__Work request__: Find the string "none" in the records. Copy each line that has it.

☆ ☆ ☆ ☆ ☆ ☆ ☆

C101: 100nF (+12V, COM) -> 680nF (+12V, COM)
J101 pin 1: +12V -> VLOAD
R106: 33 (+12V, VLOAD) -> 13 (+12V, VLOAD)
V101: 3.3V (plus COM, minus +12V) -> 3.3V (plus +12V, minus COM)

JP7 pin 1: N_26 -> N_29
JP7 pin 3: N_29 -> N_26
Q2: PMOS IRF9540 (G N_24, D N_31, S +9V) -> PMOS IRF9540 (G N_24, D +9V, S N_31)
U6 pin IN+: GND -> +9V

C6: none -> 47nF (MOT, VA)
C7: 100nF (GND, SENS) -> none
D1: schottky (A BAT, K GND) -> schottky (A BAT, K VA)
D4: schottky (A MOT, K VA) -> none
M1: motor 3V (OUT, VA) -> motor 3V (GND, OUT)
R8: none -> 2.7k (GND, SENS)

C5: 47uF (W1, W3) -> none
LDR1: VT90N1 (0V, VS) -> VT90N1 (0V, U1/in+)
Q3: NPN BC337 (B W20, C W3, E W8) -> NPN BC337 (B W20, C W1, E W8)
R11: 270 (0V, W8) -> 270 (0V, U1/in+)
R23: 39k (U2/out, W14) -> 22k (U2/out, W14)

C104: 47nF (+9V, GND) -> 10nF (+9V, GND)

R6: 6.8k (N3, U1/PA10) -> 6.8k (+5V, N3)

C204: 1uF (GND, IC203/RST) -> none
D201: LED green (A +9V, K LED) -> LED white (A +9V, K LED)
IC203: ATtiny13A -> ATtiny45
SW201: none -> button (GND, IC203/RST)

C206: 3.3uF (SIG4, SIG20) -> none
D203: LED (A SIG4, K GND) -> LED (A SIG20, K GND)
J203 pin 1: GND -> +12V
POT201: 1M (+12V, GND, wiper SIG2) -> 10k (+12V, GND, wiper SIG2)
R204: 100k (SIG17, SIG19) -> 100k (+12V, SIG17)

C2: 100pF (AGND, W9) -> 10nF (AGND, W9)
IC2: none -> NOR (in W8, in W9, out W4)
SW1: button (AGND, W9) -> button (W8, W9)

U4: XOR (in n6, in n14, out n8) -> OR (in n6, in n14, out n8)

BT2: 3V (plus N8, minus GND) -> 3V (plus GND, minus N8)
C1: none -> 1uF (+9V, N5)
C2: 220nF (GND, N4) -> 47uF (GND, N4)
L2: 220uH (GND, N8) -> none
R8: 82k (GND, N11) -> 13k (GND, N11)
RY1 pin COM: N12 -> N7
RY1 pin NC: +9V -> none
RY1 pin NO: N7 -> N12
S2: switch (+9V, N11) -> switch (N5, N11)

☆ ☆ ☆ ☆ ☆ ☆ ☆

__Completed task__:
C6: none -> 47nF (MOT, VA)
C7: 100nF (GND, SENS) -> none
D4: schottky (A MOT, K VA) -> none
R8: none -> 2.7k (GND, SENS)
C5: 47uF (W1, W3) -> none
C204: 1uF (GND, IC203/RST) -> none
SW201: none -> button (GND, IC203/RST)
C206: 3.3uF (SIG4, SIG20) -> none
IC2: none -> NOR (in W8, in W9, out W4)
C1: none -> 1uF (+9V, N5)
L2: 220uH (GND, N8) -> none
RY1 pin NC: +9V -> none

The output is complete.